**WHAT TO WORK ON:** The result should be all the records, exact and complete, without a single picture.

(AVAILABLE DATA)

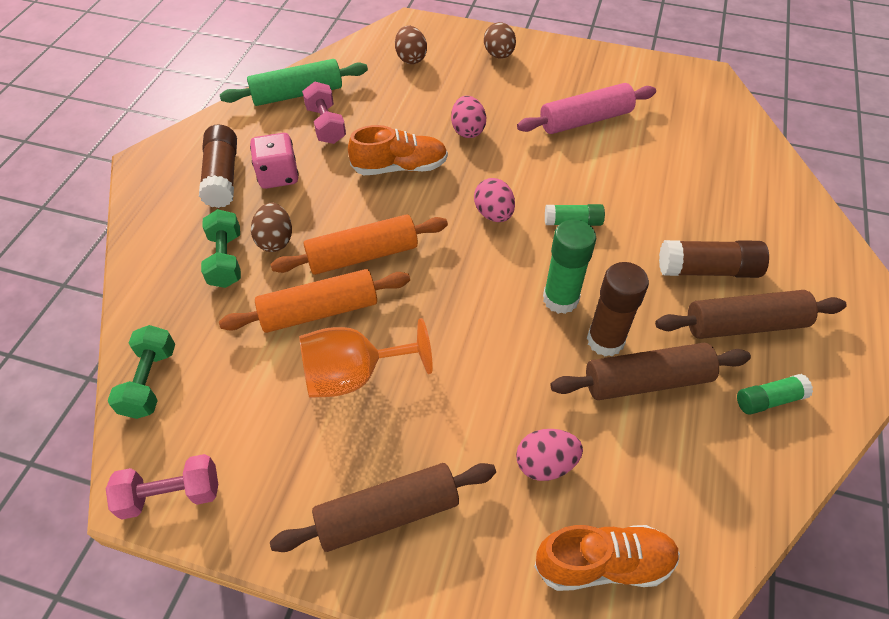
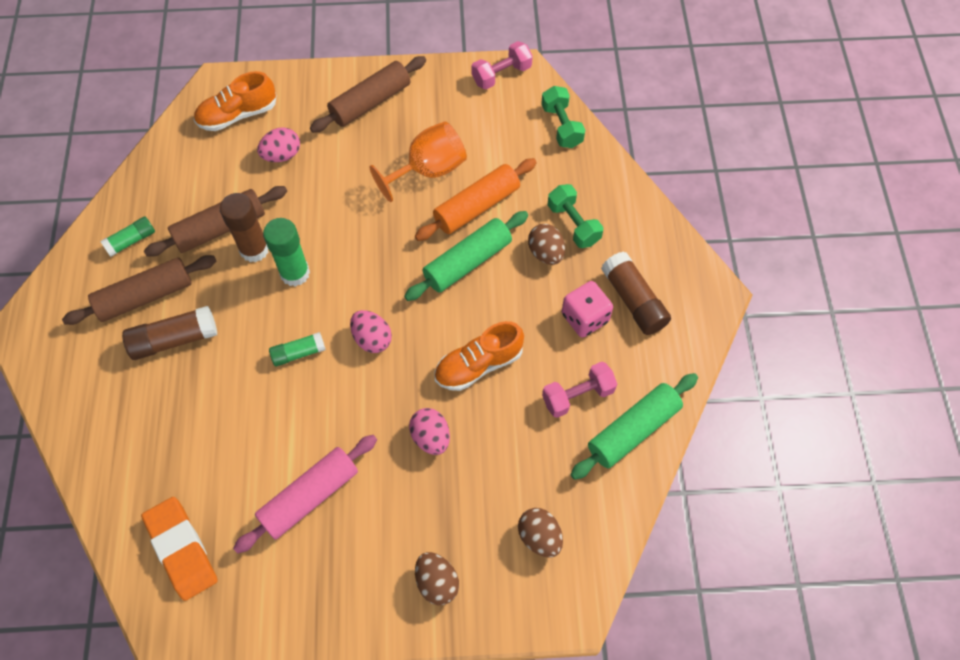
camera: 160 degrees right, 10 degrees up
orange rolling pin [270,214,448,275] -> green rolling pin [404,211,528,301]
pink dumbbell [302,81,346,144] -> pink dumbbell turned 75 degrees counterclockwise [542,362,617,418]
none -> orange eraser [141,497,218,601]

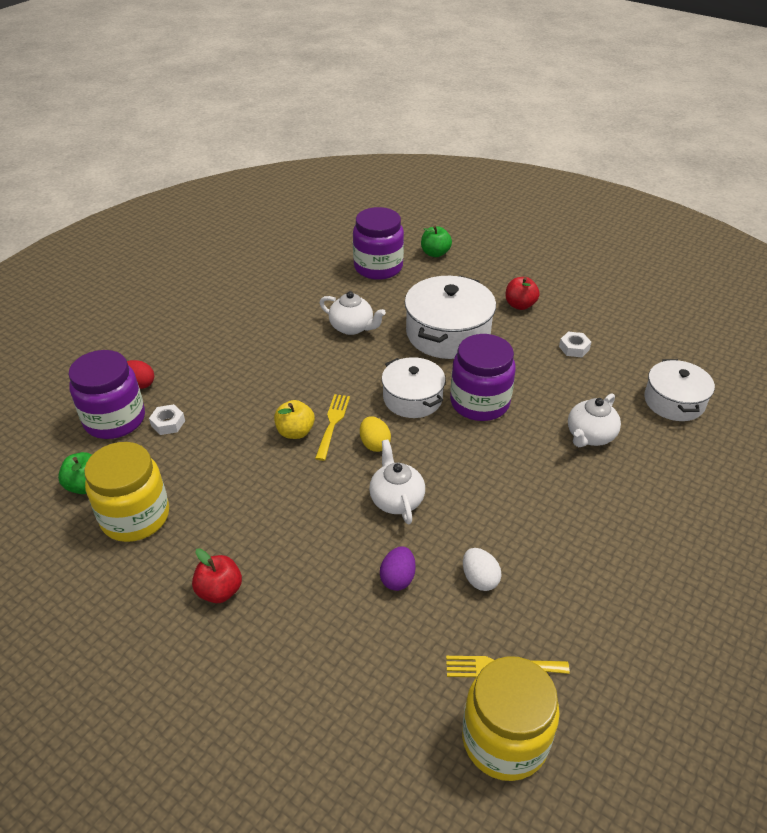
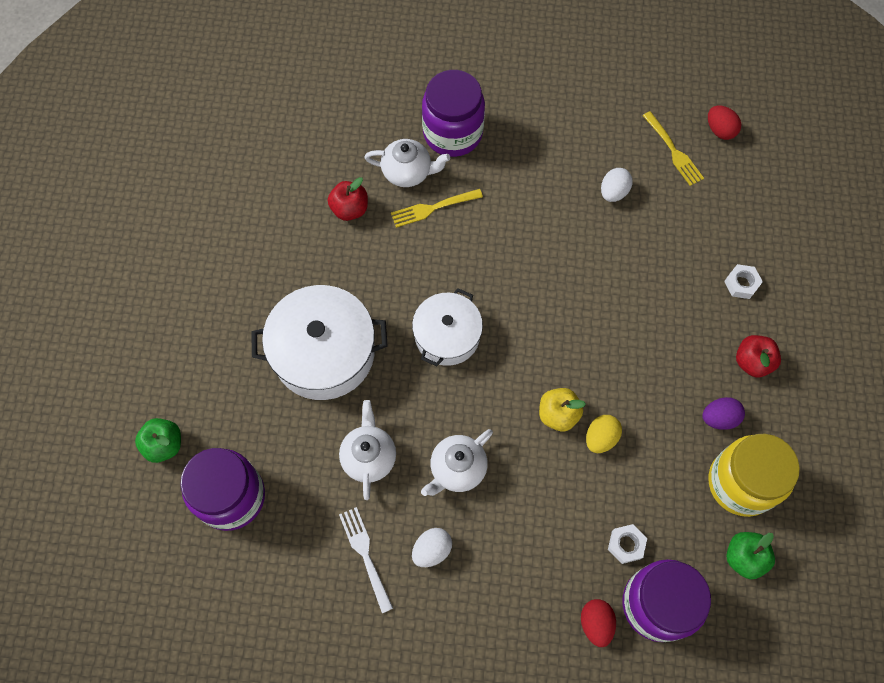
camera: 120 degrees left, 25 degrees up
yellow fork [315,394,350,461] -> yellow fork moved to [391,189,483,228]
yellow egg [360,416,391,452] -> yellow egg moved to [586,415,622,453]
white teapot [369,440,425,524] -> white teapot moved to [421,429,493,496]
purple egg [380,546,416,591] -> purple egg moved to [702,397,745,430]
purple jar [450,334,516,421] -> purple jar moved to [422,70,485,157]
yellow jar [462,656,560,781] -> red egg [708,105,742,140]
red apple [505,277,540,310] -> red apple moved to [328,177,368,221]
white nut [559,332,591,357] -> white nut moved to [724,264,763,299]
white pot [644,359,715,421] -> none
none -> white fork [339,507,393,613]
none -> white egg [412,528,452,567]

(End AVAILABLE DATA)

**SOLUTION TO THE PROBLEM:**
camera: 160 degrees right, 10 degrees up
orange rolling pin [270,214,448,275] -> green rolling pin [404,211,528,301]
pink dumbbell [302,81,346,144] -> pink dumbbell turned 75 degrees counterclockwise [542,362,617,418]
none -> orange eraser [141,497,218,601]

camera: 120 degrees left, 25 degrees up
yellow fork [315,394,350,461] -> yellow fork moved to [391,189,483,228]
yellow egg [360,416,391,452] -> yellow egg moved to [586,415,622,453]
white teapot [369,440,425,524] -> white teapot moved to [421,429,493,496]
purple egg [380,546,416,591] -> purple egg moved to [702,397,745,430]
purple jar [450,334,516,421] -> purple jar moved to [422,70,485,157]
yellow jar [462,656,560,781] -> red egg [708,105,742,140]
red apple [505,277,540,310] -> red apple moved to [328,177,368,221]
white nut [559,332,591,357] -> white nut moved to [724,264,763,299]
white pot [644,359,715,421] -> none
none -> white fork [339,507,393,613]
none -> white egg [412,528,452,567]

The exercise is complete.